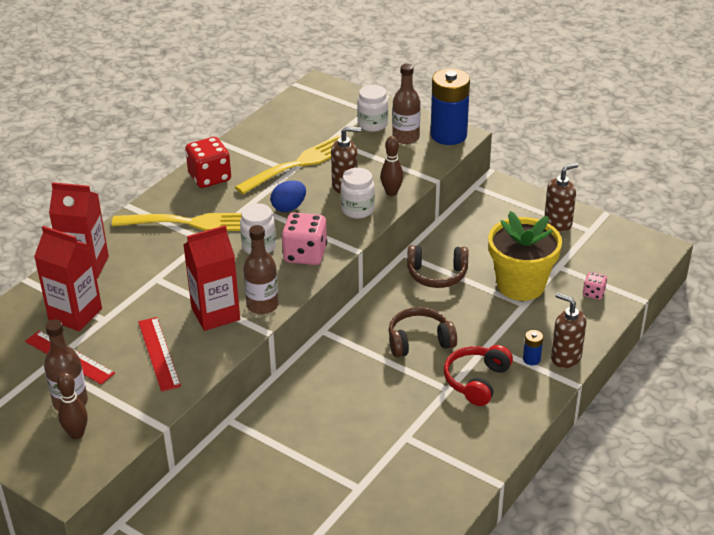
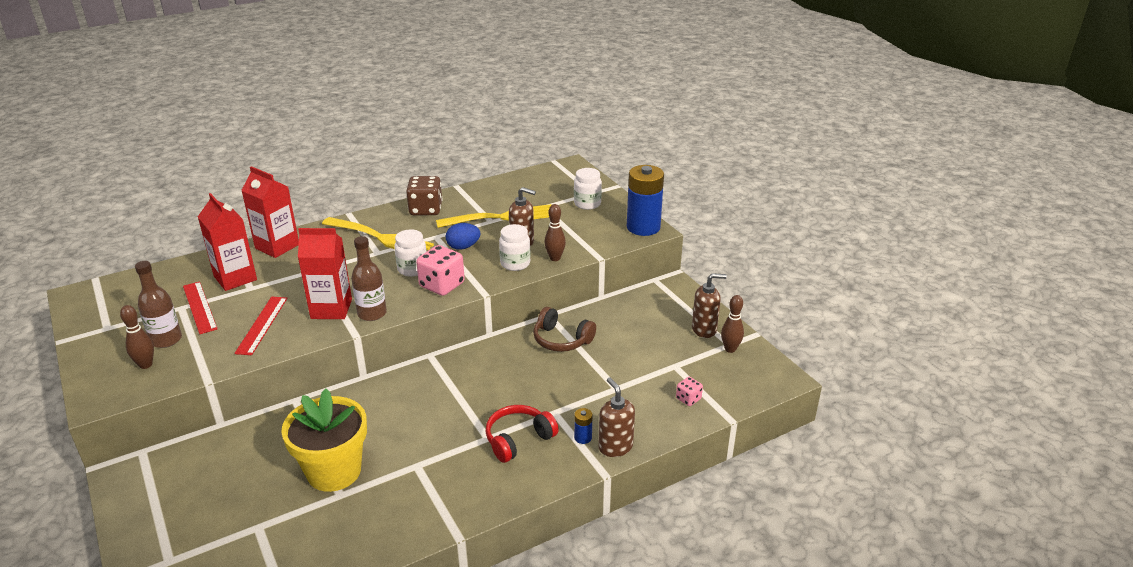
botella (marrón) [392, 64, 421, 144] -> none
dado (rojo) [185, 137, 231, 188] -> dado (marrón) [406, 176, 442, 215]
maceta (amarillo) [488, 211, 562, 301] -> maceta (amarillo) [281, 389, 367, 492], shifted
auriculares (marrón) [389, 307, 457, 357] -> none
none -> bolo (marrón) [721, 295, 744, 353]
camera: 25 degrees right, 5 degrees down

__Assignment__:
Pass over the images and copy the rest of the material above exactly.

__Answer below__:
botella (marrón) [392, 64, 421, 144] -> none
dado (rojo) [185, 137, 231, 188] -> dado (marrón) [406, 176, 442, 215]
maceta (amarillo) [488, 211, 562, 301] -> maceta (amarillo) [281, 389, 367, 492], shifted
auriculares (marrón) [389, 307, 457, 357] -> none
none -> bolo (marrón) [721, 295, 744, 353]
camera: 25 degrees right, 5 degrees down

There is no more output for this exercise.